Work order: Report how many lines in the data include the string "green", and add nothing else.

Object state comparisons:
'''

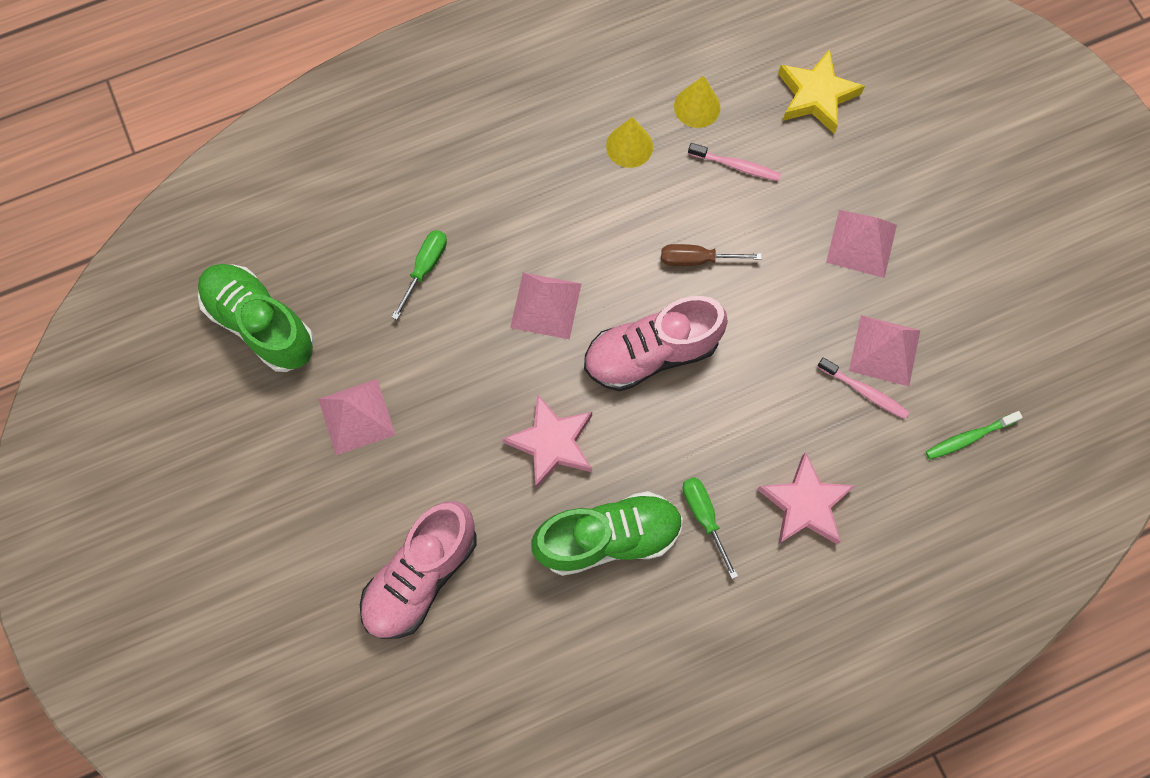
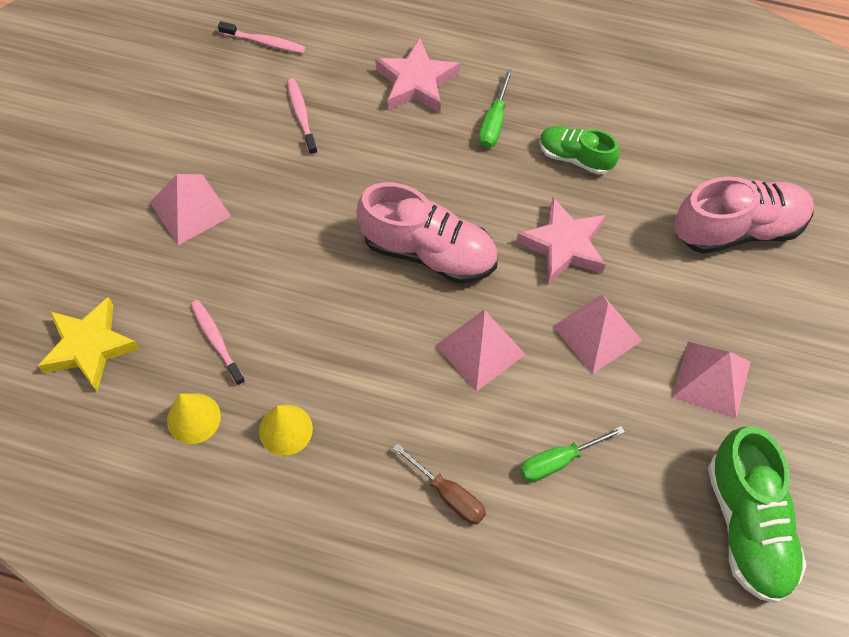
camera: 140 degrees left, 10 degrees down
green shoe [531,491,683,576] -> green shoe [539,126,620,175], size x0.59
brown screwdriver [661,244,762,266] -> brown screwdriver moved to [393,443,486,524]
pink pyramid [849,315,920,386] -> pink pyramid moved to [553,294,642,374]
green toothbrush [926,411,1023,460] -> pink toothbrush [218,21,306,53]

'''

Exercise response: 2